= Beginning of Section =

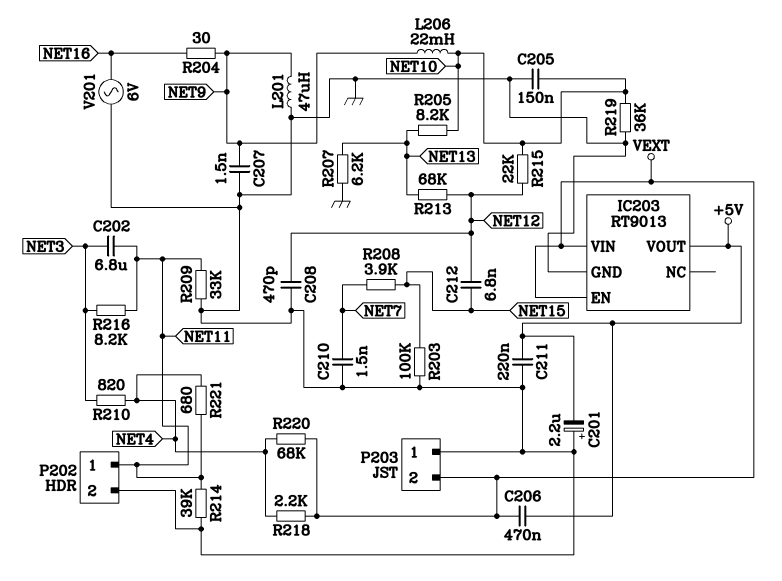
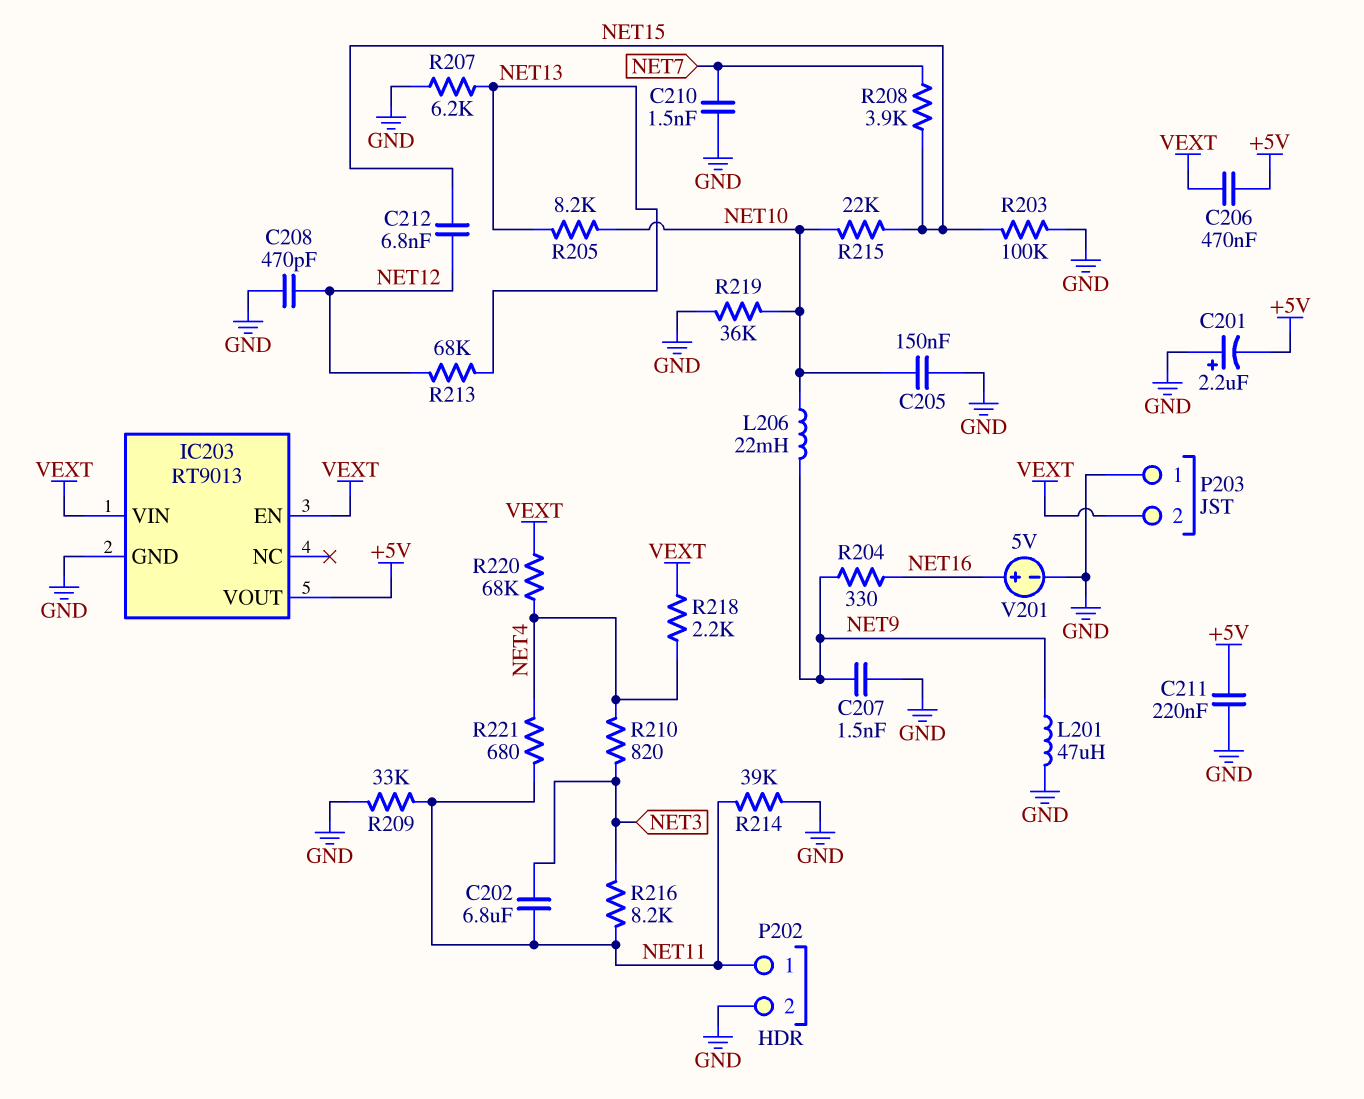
R204: 30 (NET9, NET16) -> 330 (NET9, NET16)
R215: 22k (NET10, NET12) -> 22k (NET10, NET15)
V201: AC 6V (GND, NET16) -> 5V (plus NET16, minus GND)

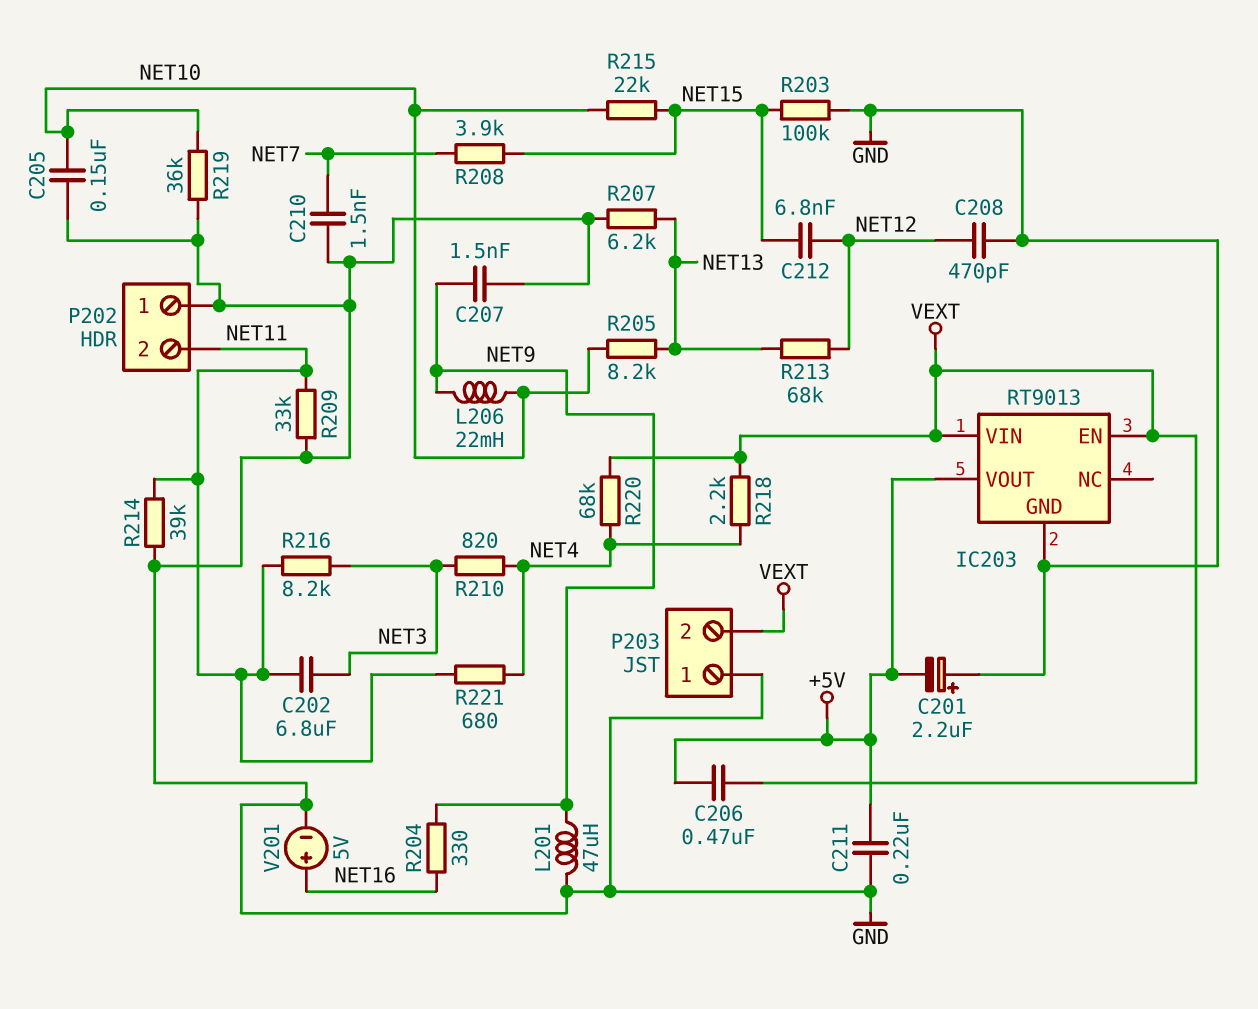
P202 pin 1: NET11 -> GND
P202 pin 2: GND -> NET11

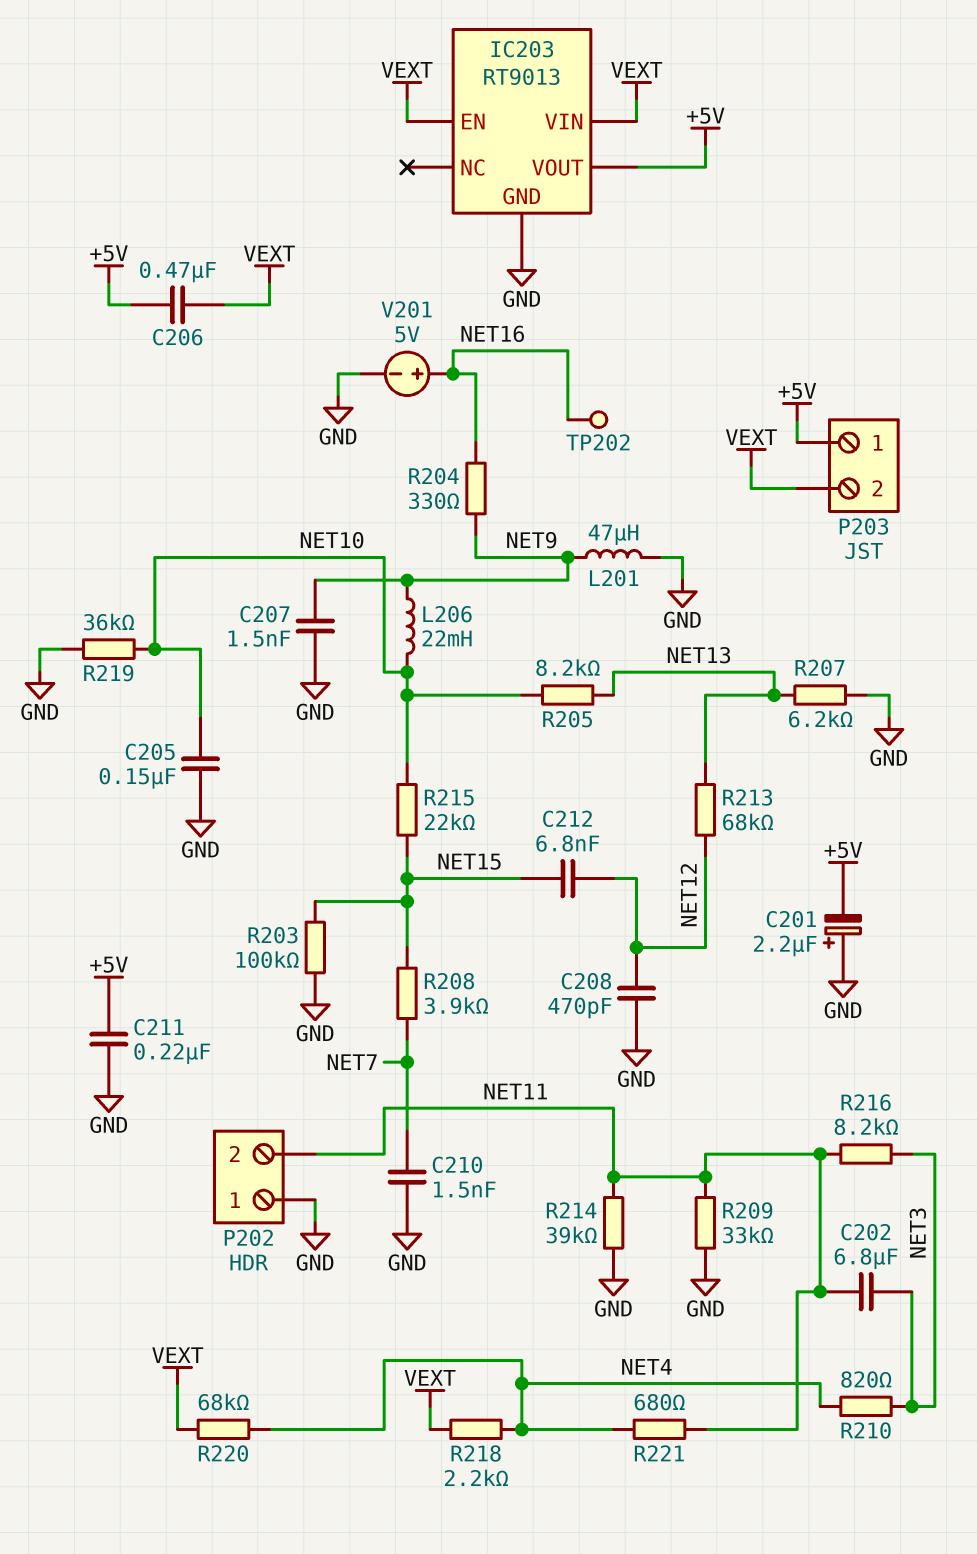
P203 pin 1: GND -> +5V
TP202: none -> test point (NET16)

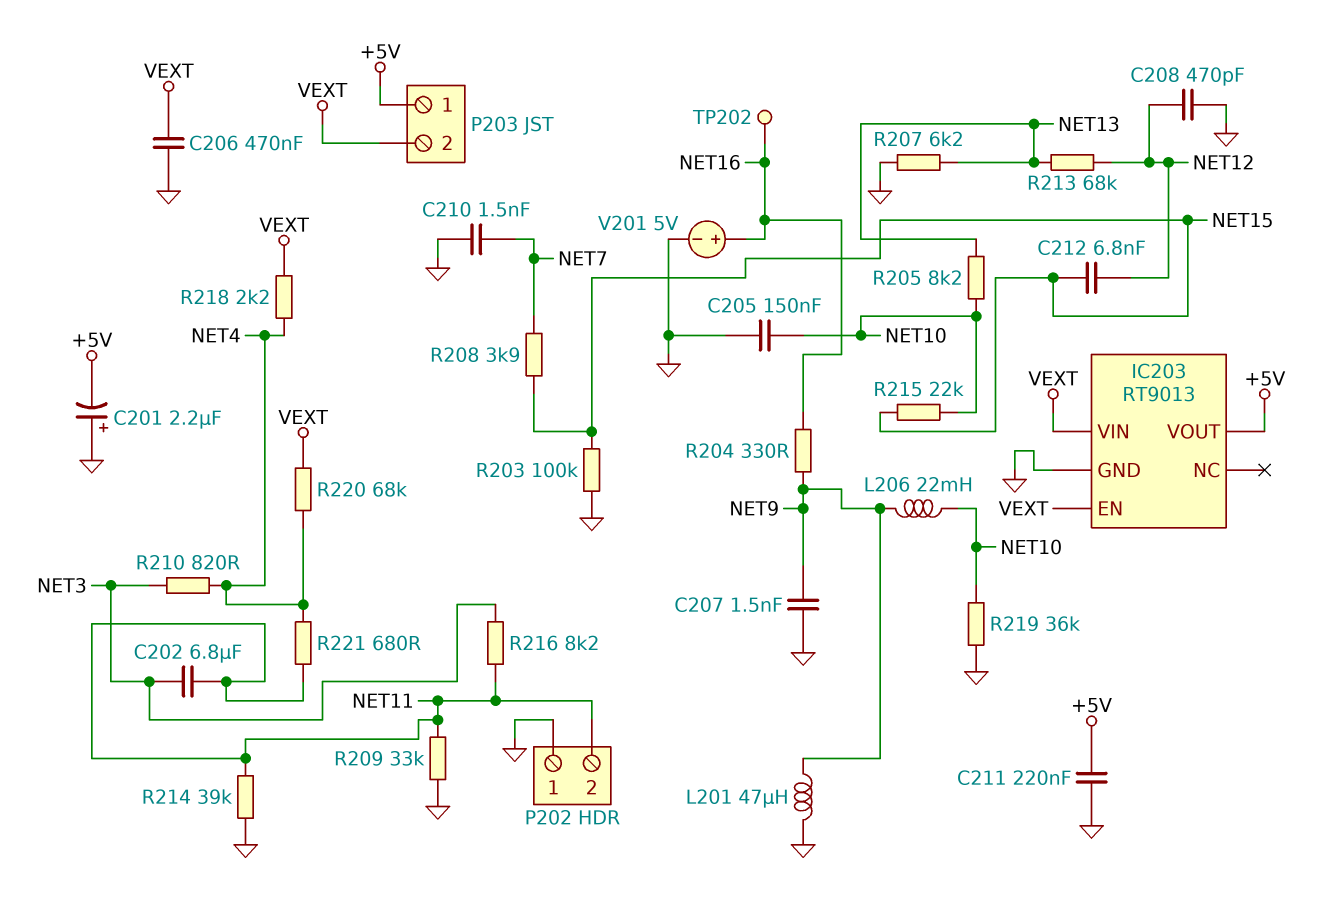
C206: 470nF (+5V, VEXT) -> 470nF (GND, VEXT)

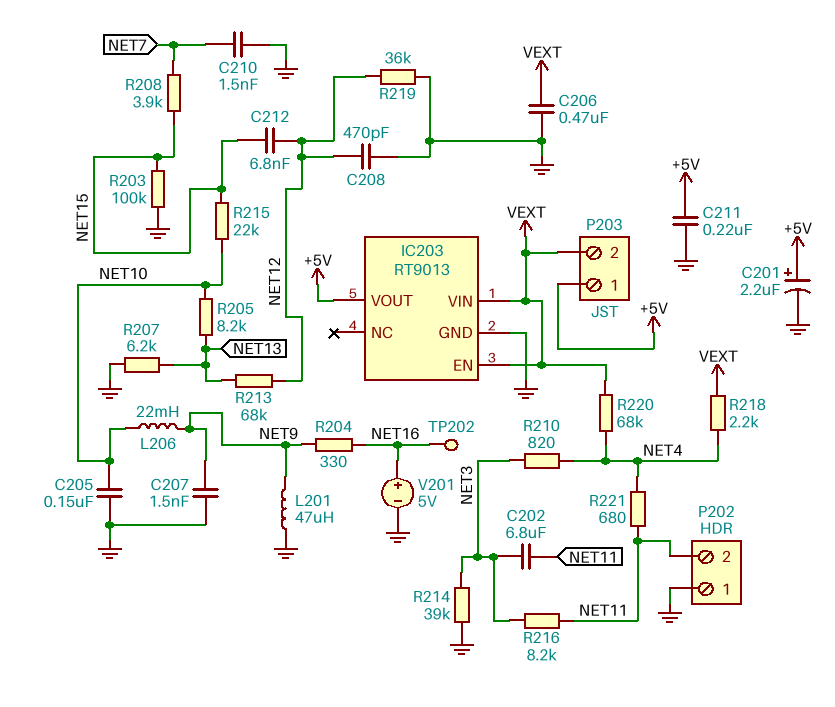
C201: 2.2uF (plus GND, minus +5V) -> 2.2uF (plus +5V, minus GND)
R209: 33k (GND, NET11) -> none
R214: 39k (GND, NET11) -> 39k (GND, NET3)
R219: 36k (GND, NET10) -> 36k (GND, NET12)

= End of Section =

### TO DO
The required output is the lines from the one holding "R209: 33k (GND, NET11) -> none" through the last line of the entries above, copied exactly.

### EXPECTED OUTPUT
R209: 33k (GND, NET11) -> none
R214: 39k (GND, NET11) -> 39k (GND, NET3)
R219: 36k (GND, NET10) -> 36k (GND, NET12)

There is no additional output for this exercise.